### Stored data

****************

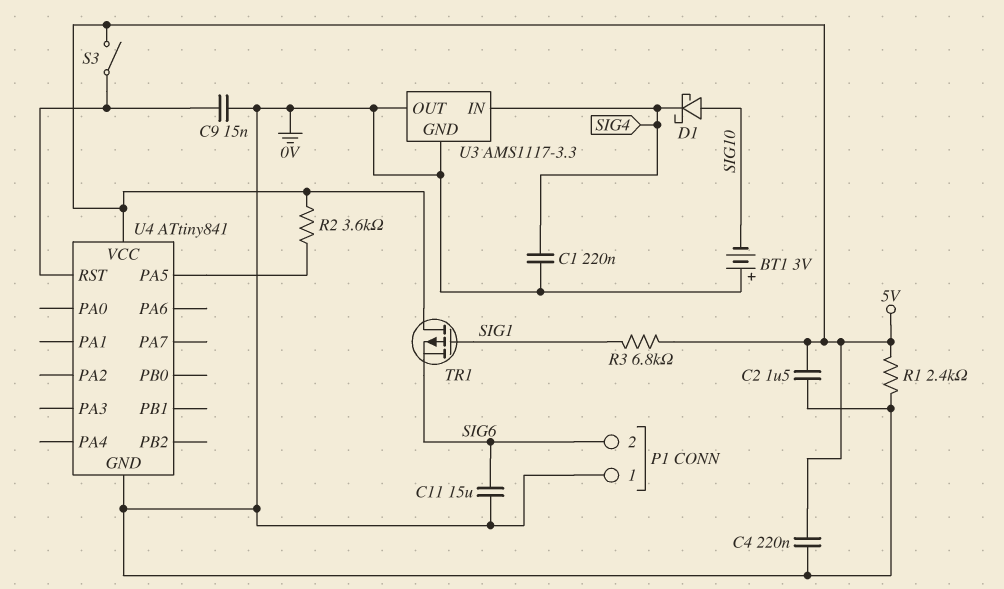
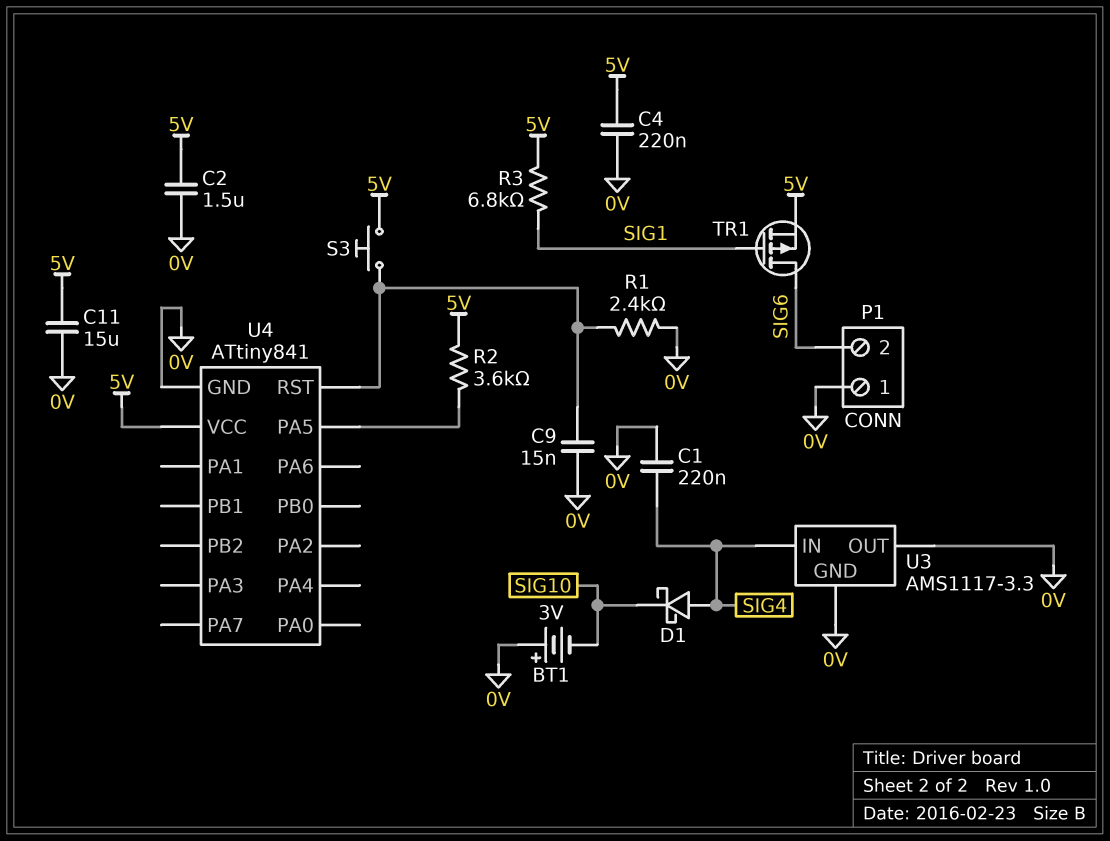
C11: 15uF (0V, SIG6) -> 15uF (0V, 5V)
D1: schottky (A SIG10, K SIG4) -> schottky (A SIG4, K SIG10)
R1: 2.4k (0V, 5V) -> 2.4k (0V, U4/RST)
S3: switch (5V, U4/RST) -> button (5V, U4/RST)
TR1: PMOS (G SIG1, D 5V, S SIG6) -> PMOS (G SIG1, D SIG6, S 5V)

****************

### WHAT TO WORK ON
From the line with "D1: schottky (A" through the final line of the records, return each line exactly. Leave out the rest.

### OUTPUT FOR THIS EXERCISE
D1: schottky (A SIG10, K SIG4) -> schottky (A SIG4, K SIG10)
R1: 2.4k (0V, 5V) -> 2.4k (0V, U4/RST)
S3: switch (5V, U4/RST) -> button (5V, U4/RST)
TR1: PMOS (G SIG1, D 5V, S SIG6) -> PMOS (G SIG1, D SIG6, S 5V)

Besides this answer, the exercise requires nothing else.